• _Material supplied_
- Opening Delimiter -
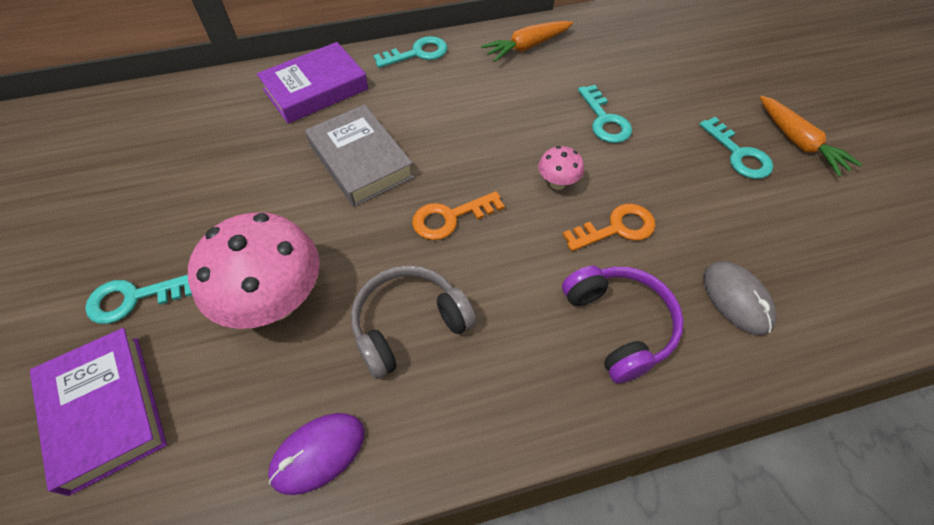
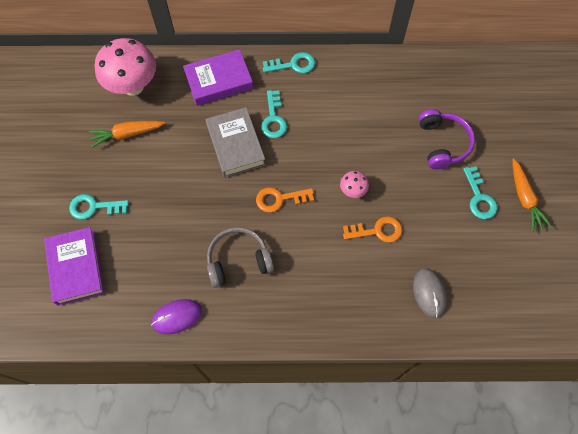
camera: 15 degrees right, 10 degrees up
(276, 302) = (169, 229): pink mushroom -> pink mushroom (133, 86)
(527, 47) = (371, 75): orange carrot -> orange carrot (127, 134)
(604, 120) = (401, 150): turquoise key -> turquoise key (273, 119)
(619, 325) = (354, 291): purple headphones -> purple headphones (442, 143)

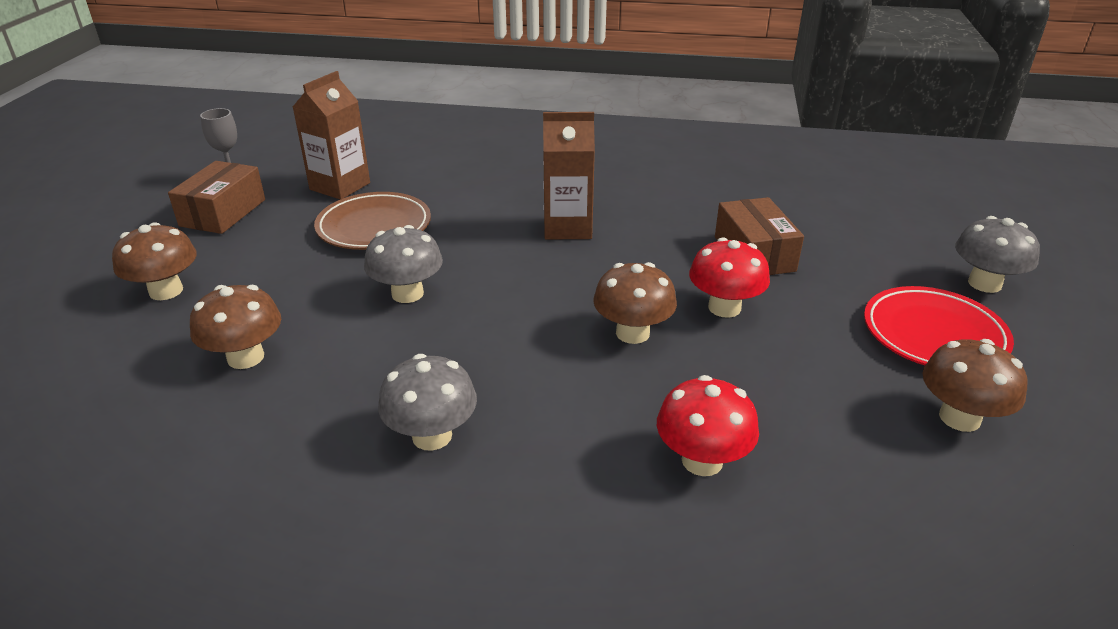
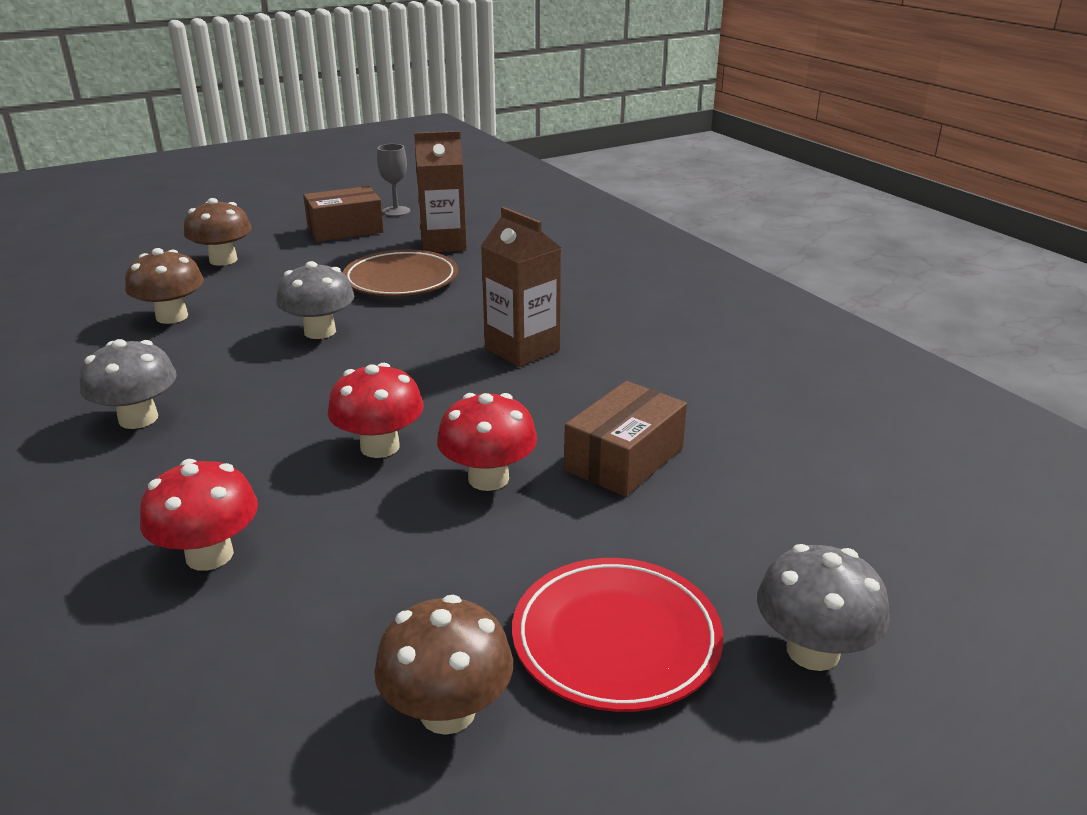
camera: 50 degrees right, 5 degrees down
(632, 333) = (380, 447): brown mushroom -> red mushroom

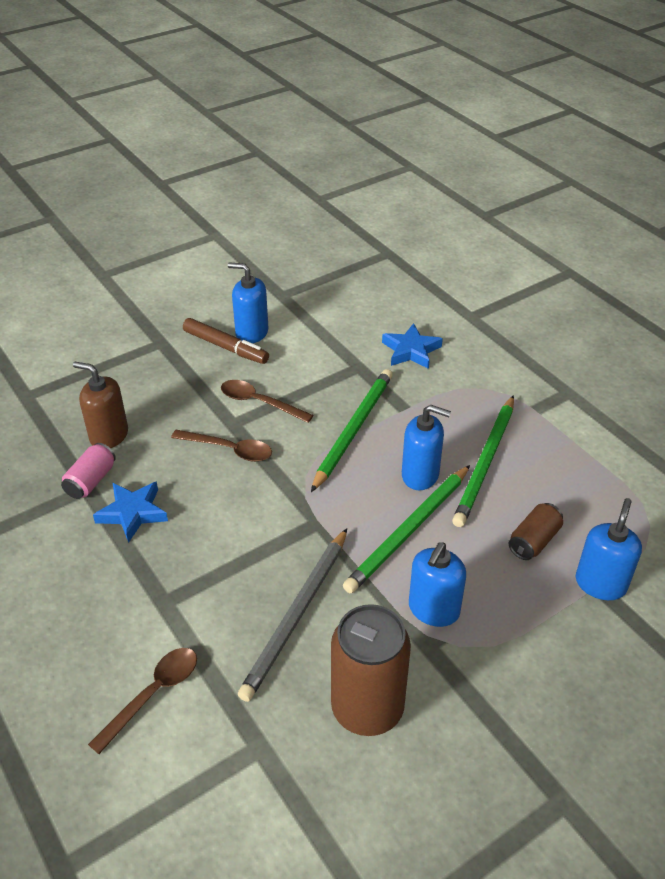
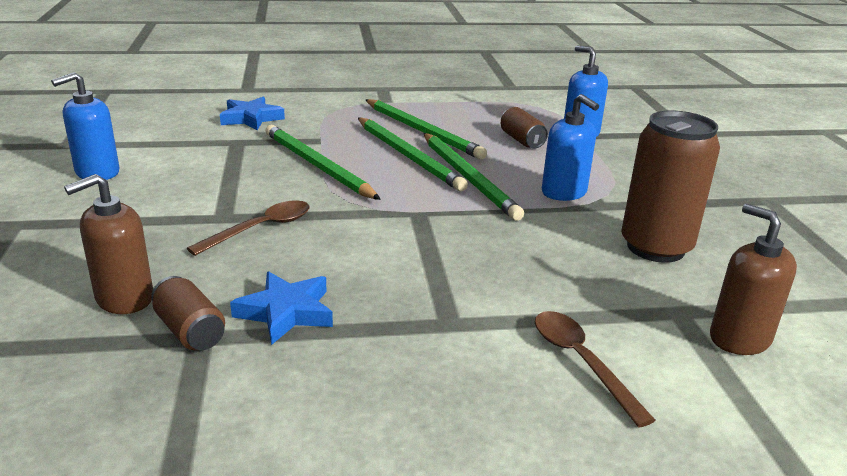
camera: 65 degrees left, 15 degrees down
(91, 481) = (190, 331): pink can -> brown can
(225, 347) = (94, 191): brown marker -> none
(240, 800) = (739, 338): none -> brown soap dispenser
(259, 402) = (212, 196): brown spoon -> none
(297, 615) = (527, 251): grey pencil -> none
(420, 475) = (408, 156): blue soap dispenser -> green pencil

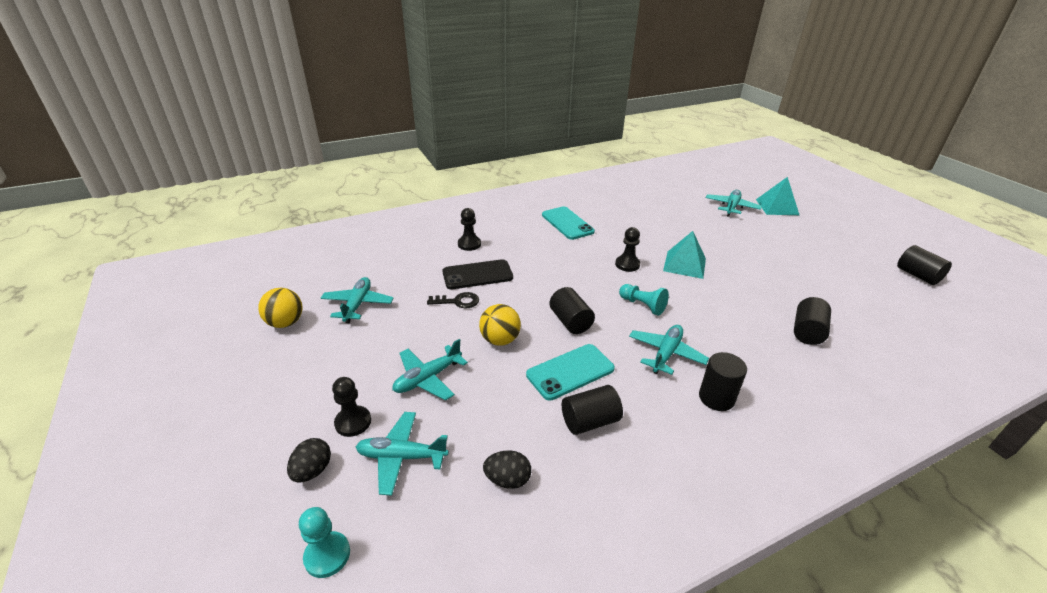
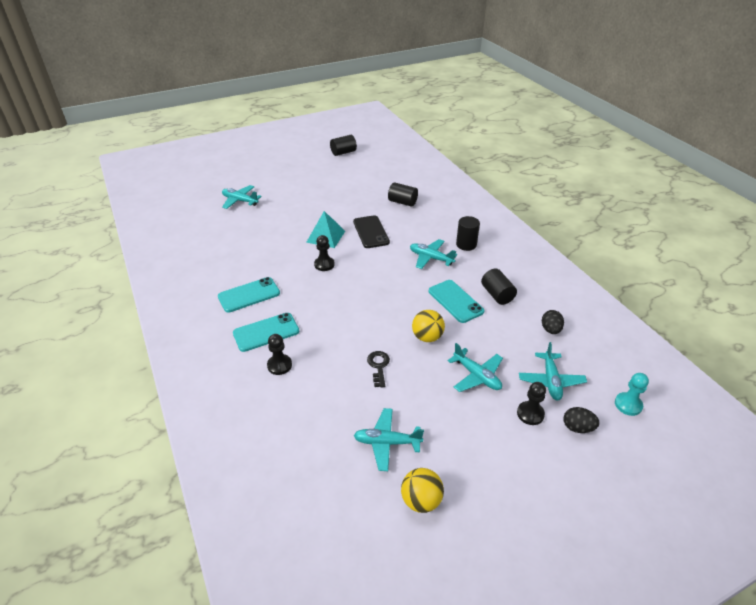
camera: 90 degrees left, 5 degrees up
(477, 275) = (336, 355): black phone -> black phone (371, 232)
(513, 235) = (266, 332): none -> turquoise phone
(570, 321) = (401, 299): black cylinder -> none
(642, 305) = (379, 262): turquoise pawn -> none
(777, 207) = (245, 180): turquoise pyramid -> none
- Closing Delimiter -
• _Exercise instructions_
The answer must consist of every line above that contains the word "pink".

• _Worked solution_
(276, 302) = (169, 229): pink mushroom -> pink mushroom (133, 86)
(91, 481) = (190, 331): pink can -> brown can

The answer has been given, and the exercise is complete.